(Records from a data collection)
● ● ●
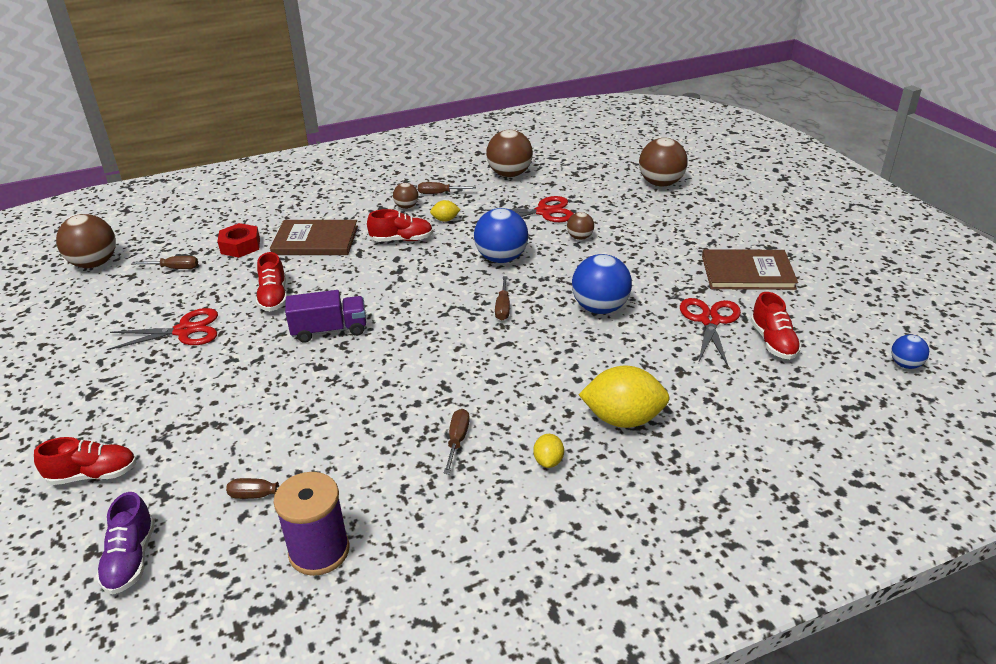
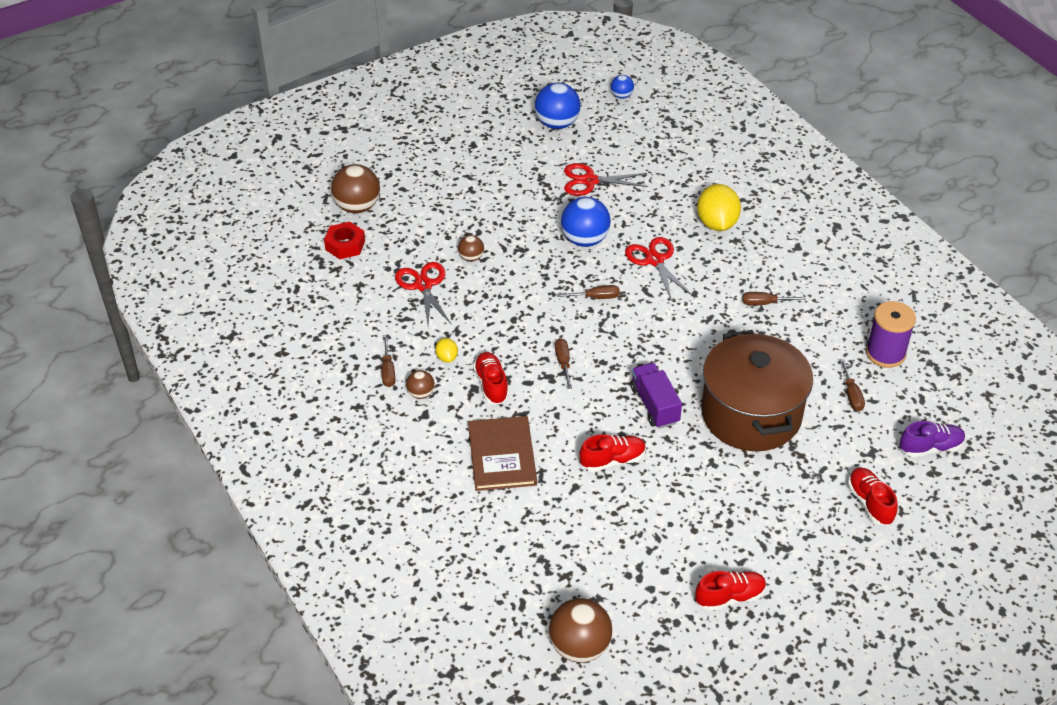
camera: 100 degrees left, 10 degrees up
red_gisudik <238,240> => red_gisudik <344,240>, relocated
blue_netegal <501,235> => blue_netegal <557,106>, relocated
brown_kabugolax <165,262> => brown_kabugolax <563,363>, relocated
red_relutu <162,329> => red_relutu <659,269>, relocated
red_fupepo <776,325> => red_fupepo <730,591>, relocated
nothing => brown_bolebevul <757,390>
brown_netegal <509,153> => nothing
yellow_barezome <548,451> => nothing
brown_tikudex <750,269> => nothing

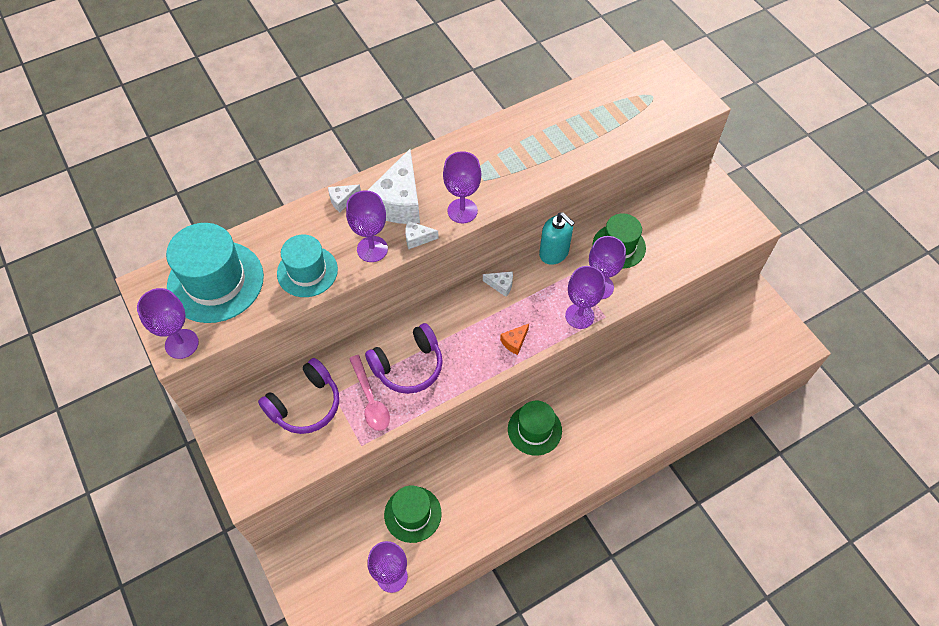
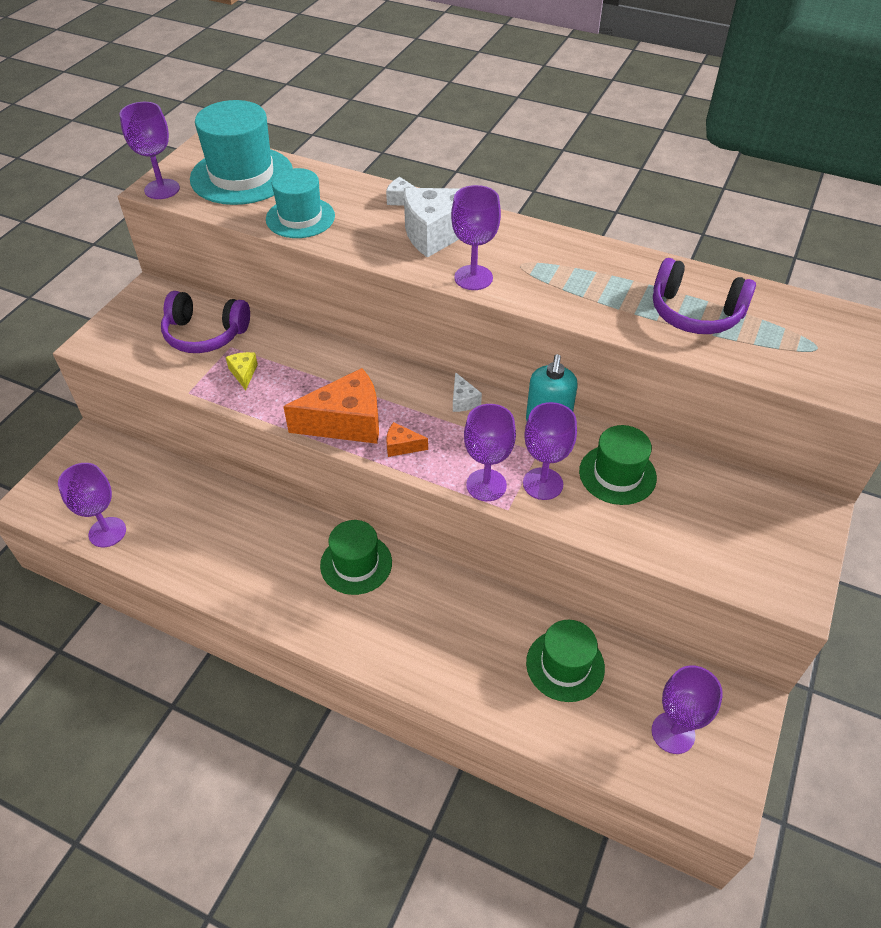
camera: 55 degrees right, 10 degrees down
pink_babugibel <369,393> => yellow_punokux <242,371>
nothing => orange_punokux <331,406>
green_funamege <413,514> => green_funamege <565,661>, relocated
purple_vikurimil <367,226> => purple_vikurimil <687,709>, relocated
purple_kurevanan <404,358> => purple_kurevanan <704,296>, relocated
white_punokux <422,235> => nothing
● ● ●
What you have to do:
Leave out the pictures. Return exactly the lines from the first line of the records to the line bearing "red_relutu <162,329> =>", inclusive.

Your solution:
camera: 100 degrees left, 10 degrees up
red_gisudik <238,240> => red_gisudik <344,240>, relocated
blue_netegal <501,235> => blue_netegal <557,106>, relocated
brown_kabugolax <165,262> => brown_kabugolax <563,363>, relocated
red_relutu <162,329> => red_relutu <659,269>, relocated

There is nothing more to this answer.